-- Given records follows --

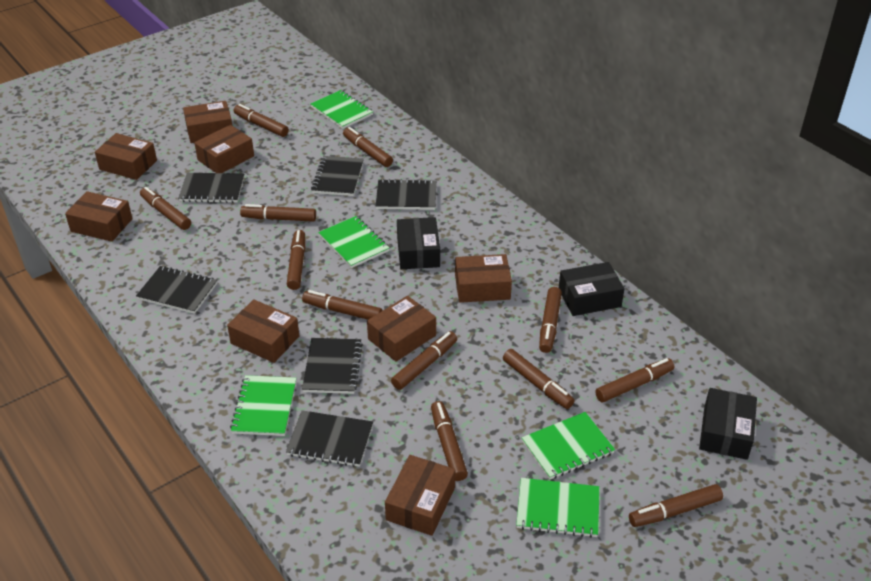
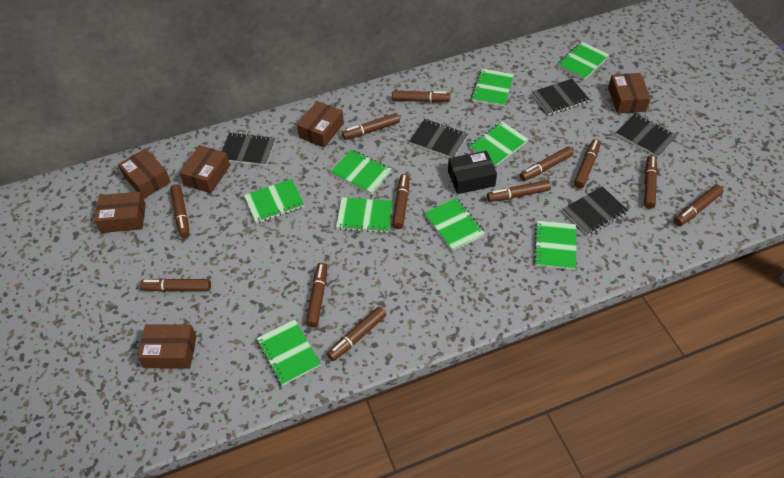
black box: 3 -> 1
black notebook: 6 -> 5
brown box: 8 -> 6
green notebook: 5 -> 9

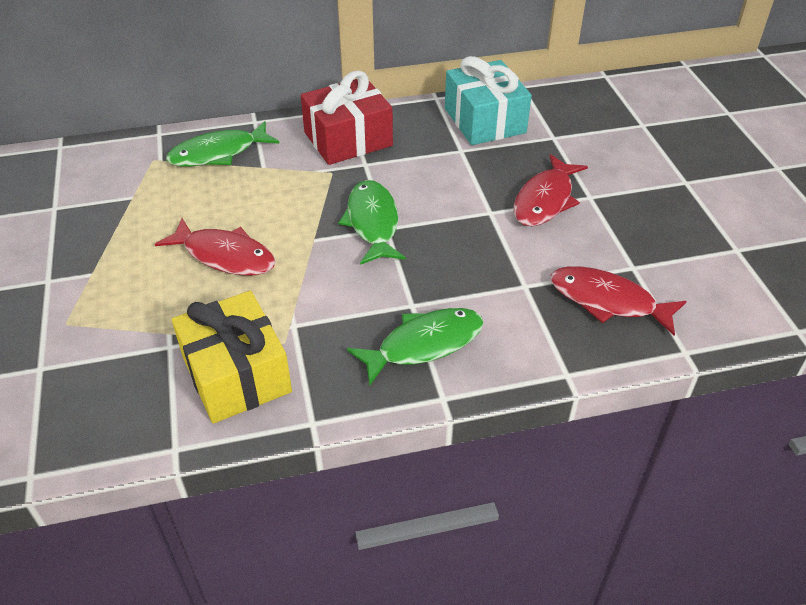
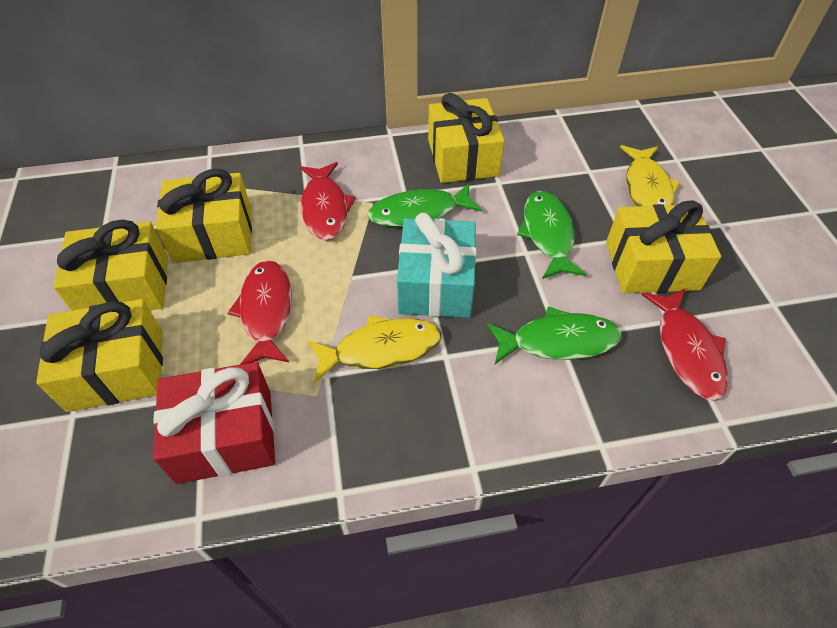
yellow fish: 0 -> 2
yellow gift: 1 -> 5

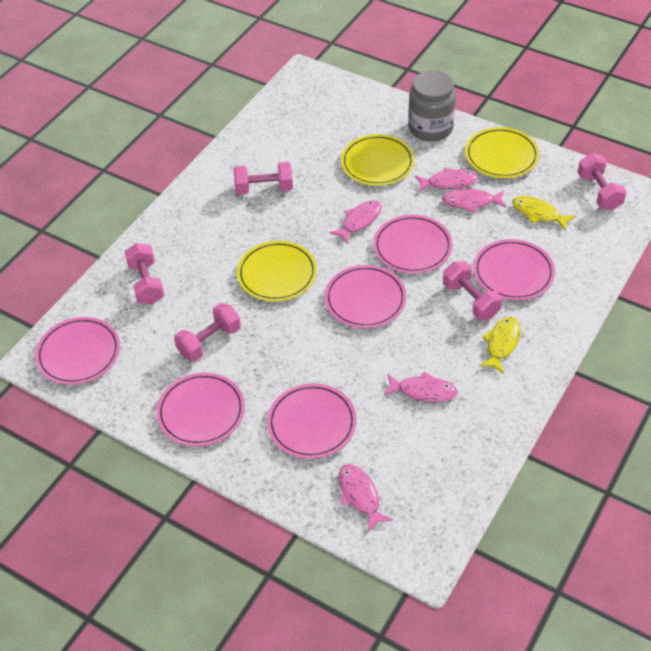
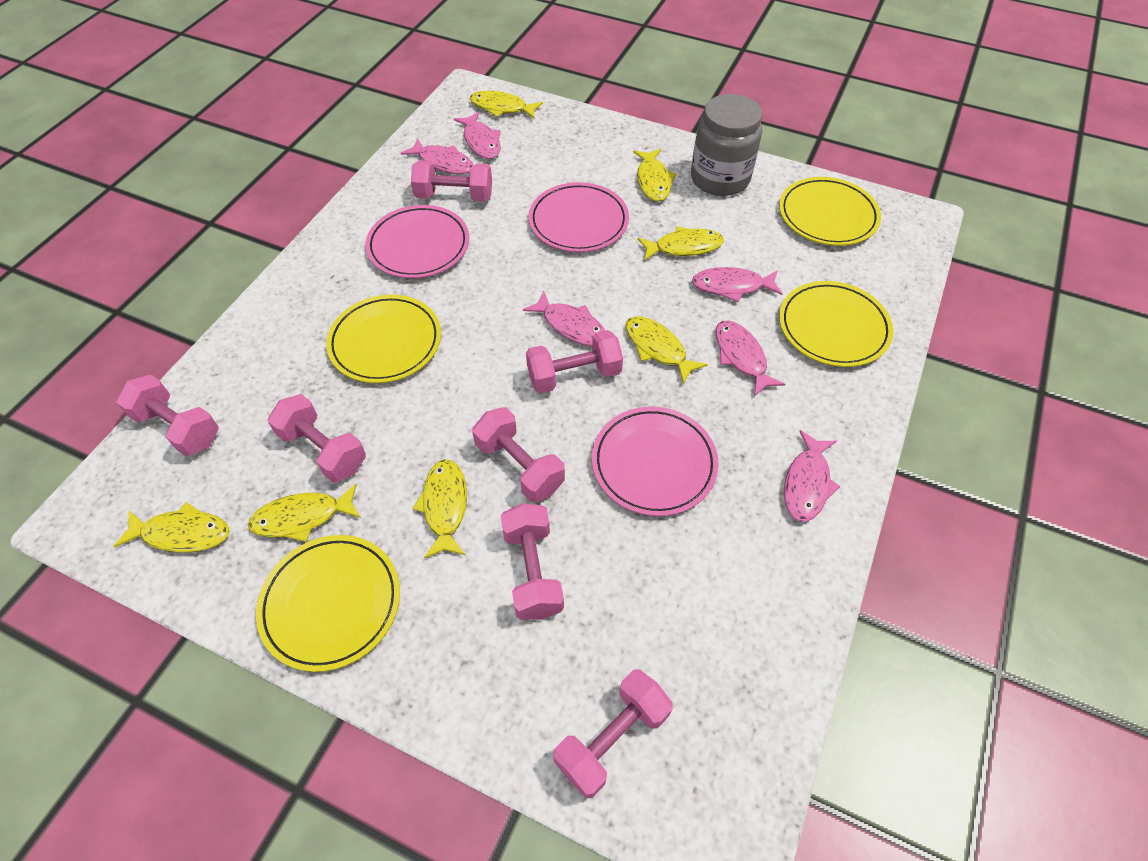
pink dumbbell: 5 -> 7
pink fish: 5 -> 6
pink plate: 6 -> 3
yellow fish: 2 -> 7
yellow plate: 3 -> 4

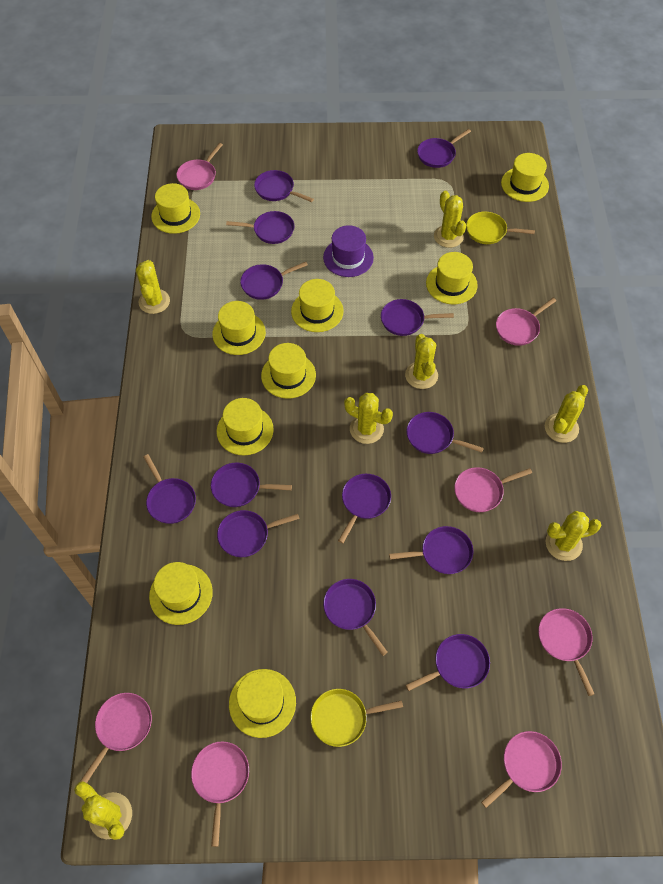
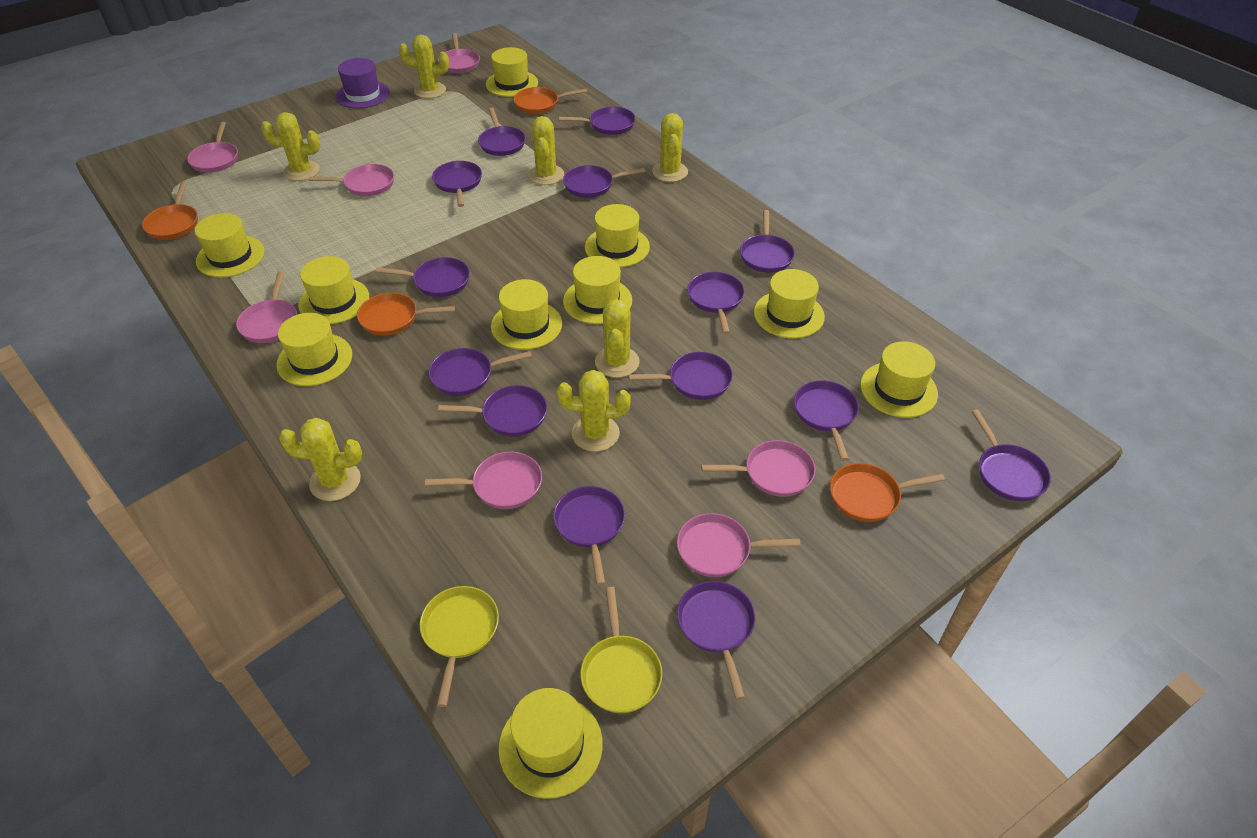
orange pan: 0 -> 4
purple pan: 13 -> 14
yellow hat: 9 -> 10

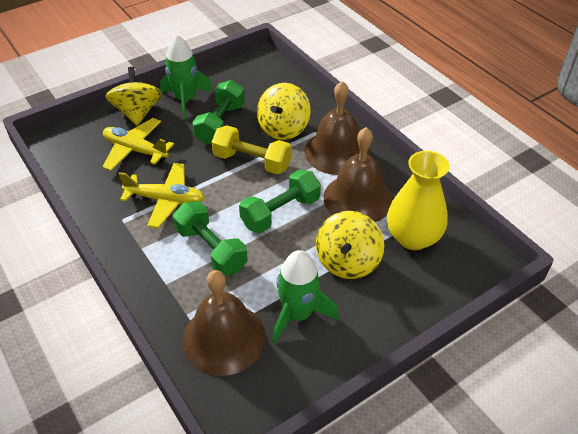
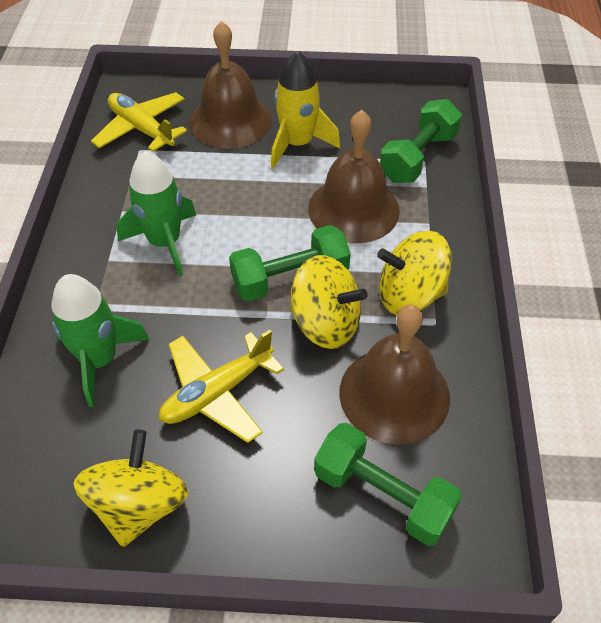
yellow dumbbell: 1 -> 0
yellow rocket: 0 -> 1
yellow vase: 1 -> 0

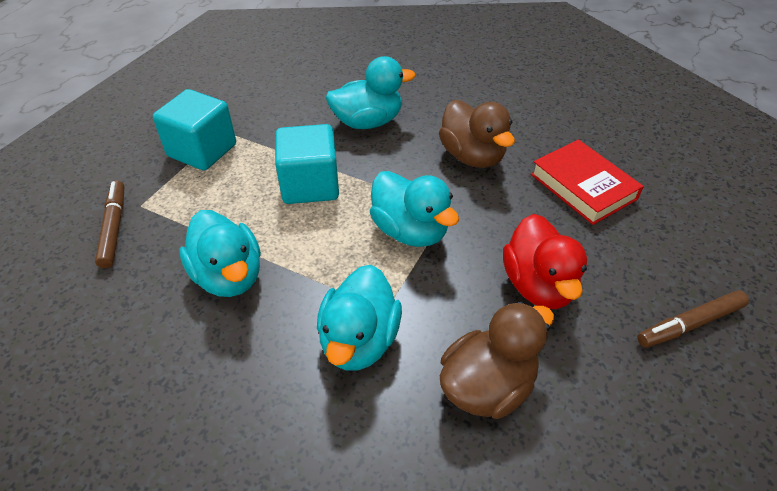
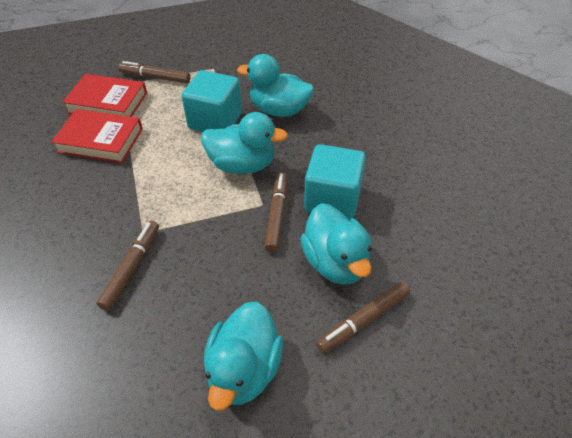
brown duck: 2 -> 0
brown marker: 2 -> 4
red book: 1 -> 2
red duck: 1 -> 0

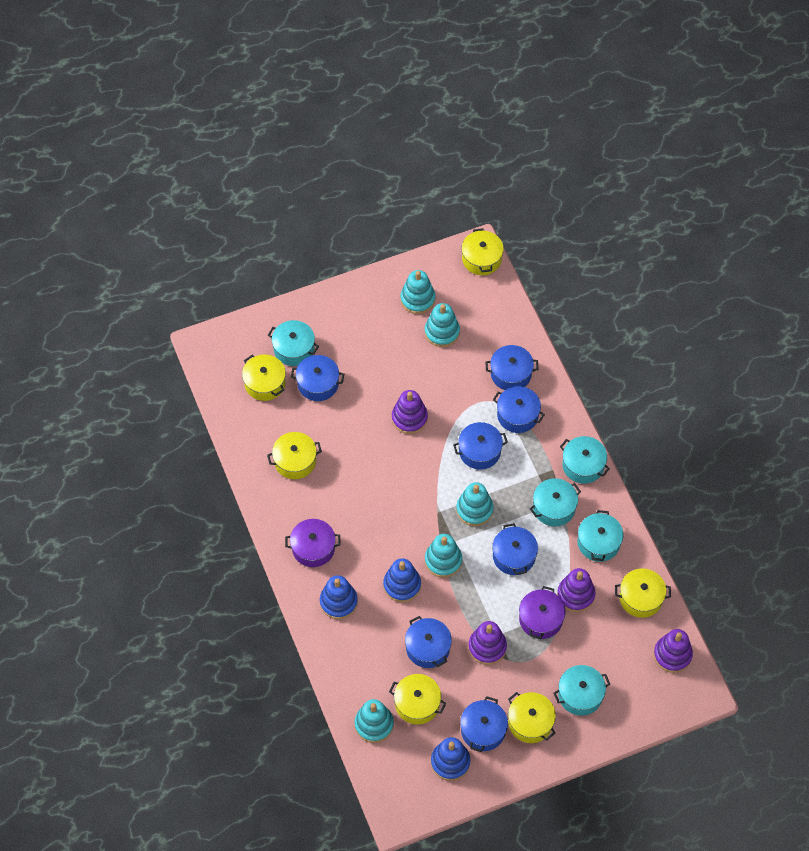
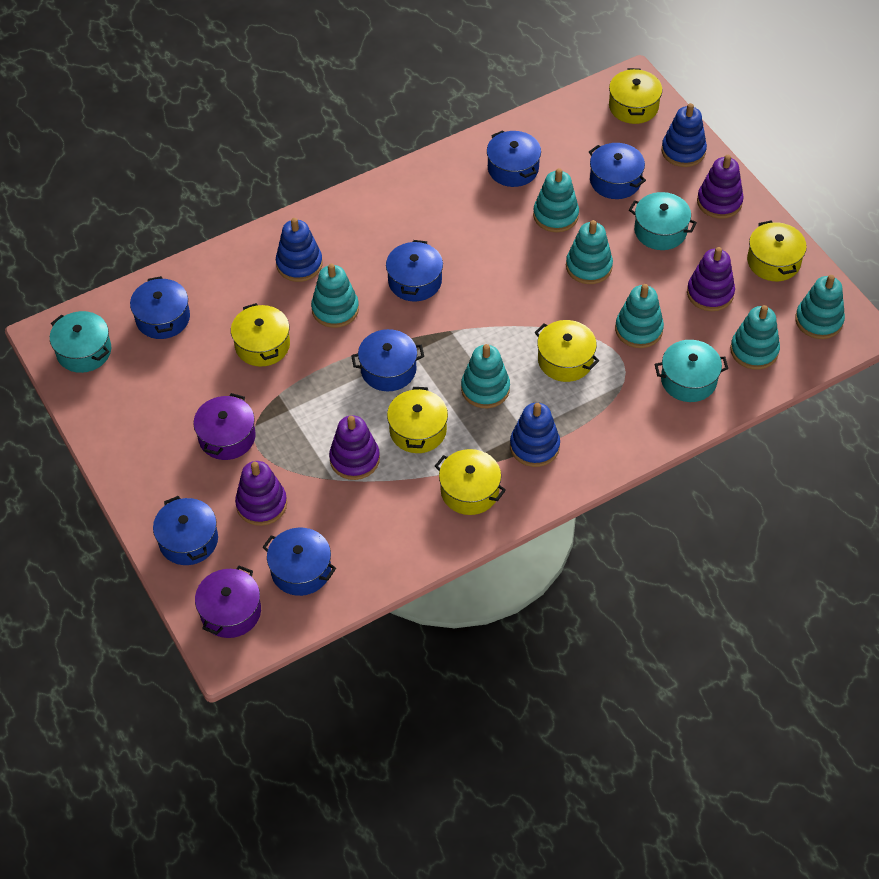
turquoise pot: 5 -> 3
turquoise stacking toy: 5 -> 7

-- Given records concluded --

• [Required work]
Return the number of lines in the records holding the string "dumbbell", without any other words.

• [Your solution]
2